Top of Material for this exercise

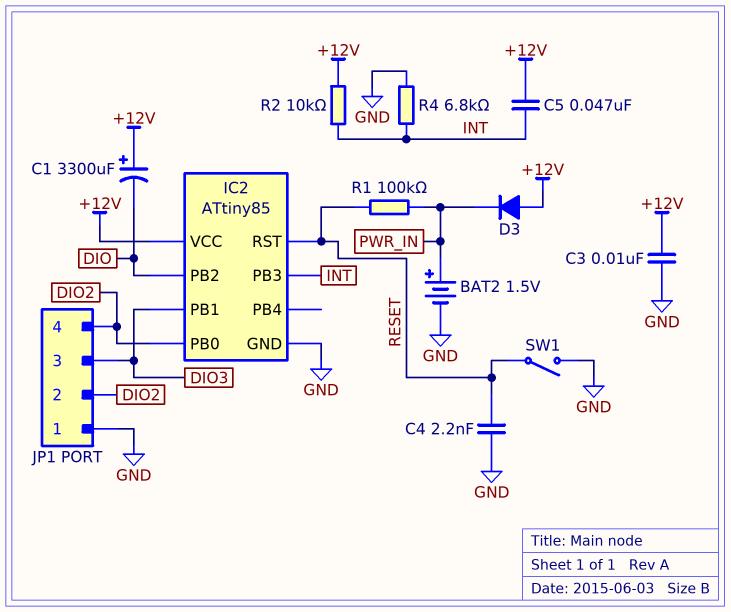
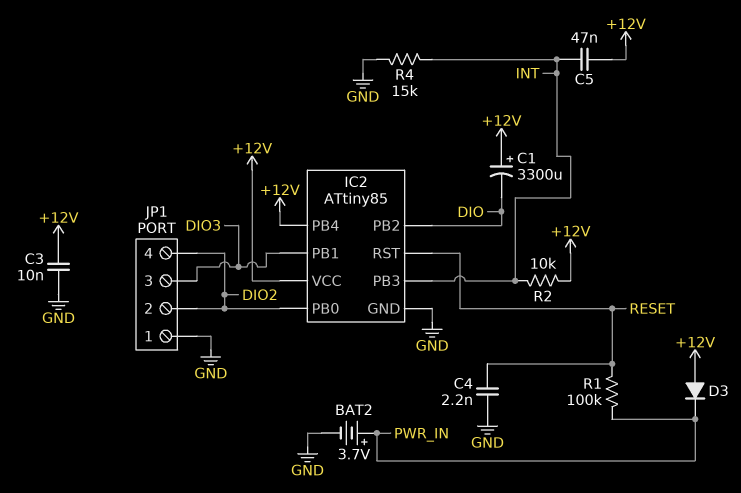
BAT2: 1.5V (plus PWR_IN, minus GND) -> 3.7V (plus PWR_IN, minus GND)
IC2 pin PB4: none -> +12V
R4: 6.8k (GND, INT) -> 15k (GND, INT)
SW1: switch (GND, RESET) -> none

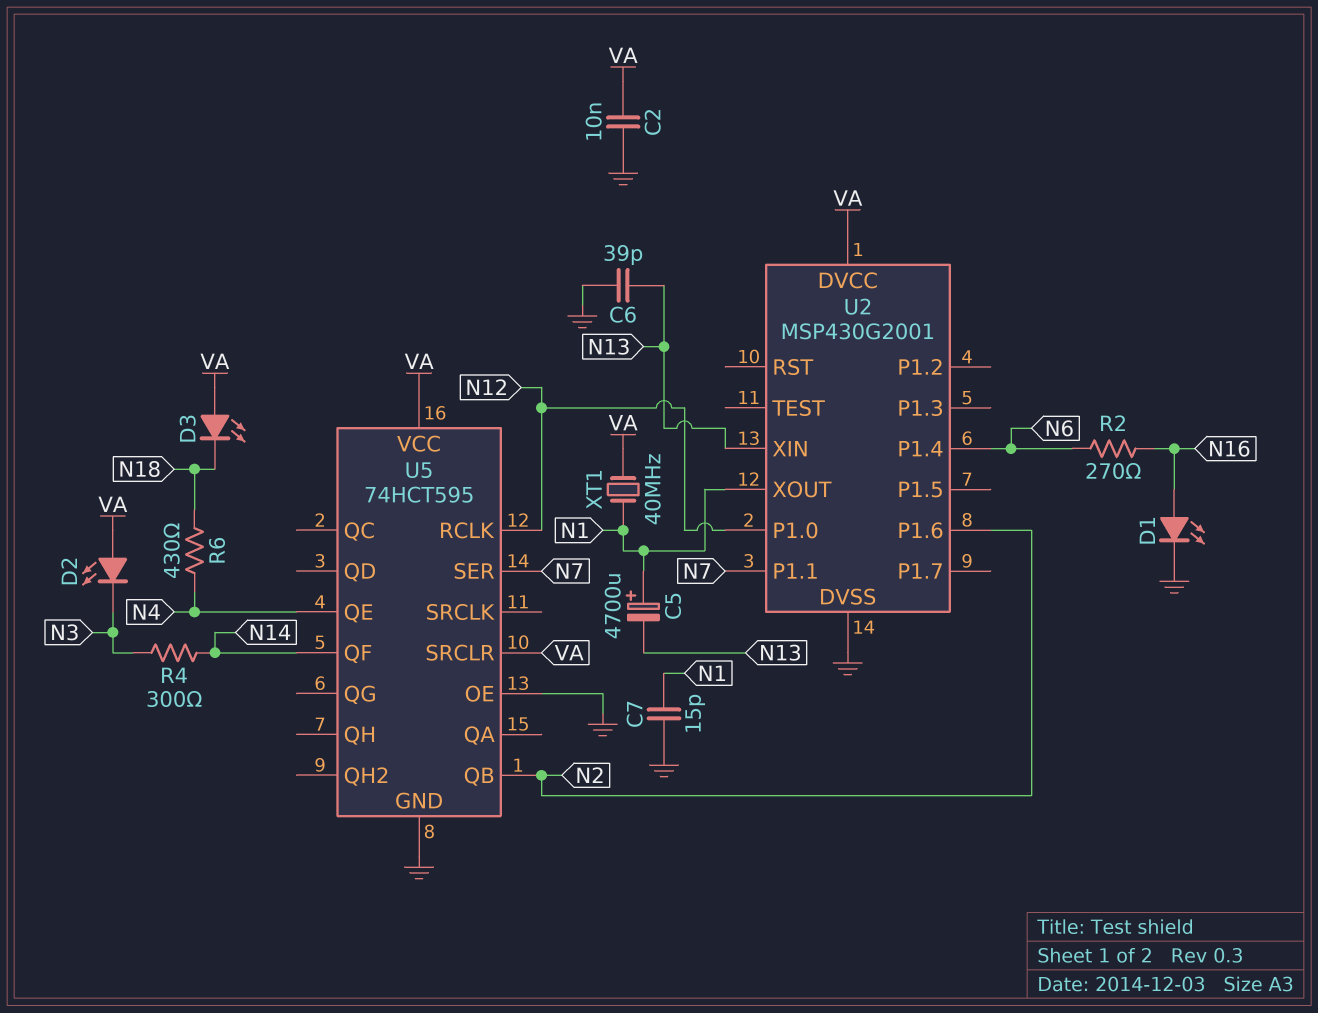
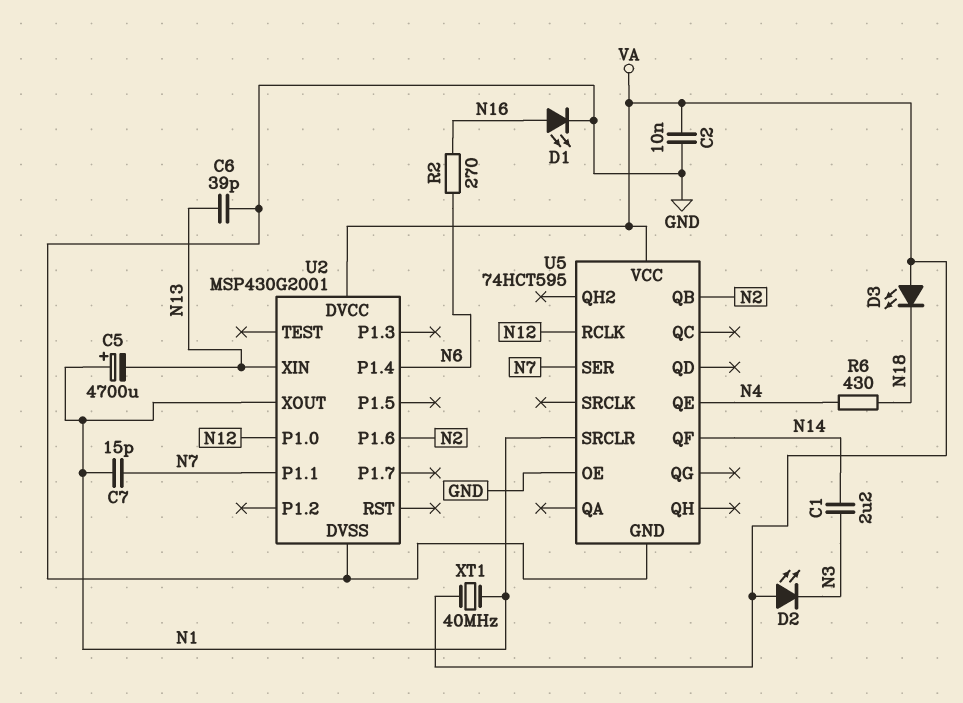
C1: none -> 2.2uF (N3, N14)
C7: 15pF (GND, N1) -> 15pF (N1, N7)
R4: 300 (N3, N14) -> none
U5 pin SRCLR: VA -> N1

Bottom of Material for this exercise

About this task: Please reproduce the entries above line by line, exactly, leaving out each image.

Problem solution:
BAT2: 1.5V (plus PWR_IN, minus GND) -> 3.7V (plus PWR_IN, minus GND)
IC2 pin PB4: none -> +12V
R4: 6.8k (GND, INT) -> 15k (GND, INT)
SW1: switch (GND, RESET) -> none

C1: none -> 2.2uF (N3, N14)
C7: 15pF (GND, N1) -> 15pF (N1, N7)
R4: 300 (N3, N14) -> none
U5 pin SRCLR: VA -> N1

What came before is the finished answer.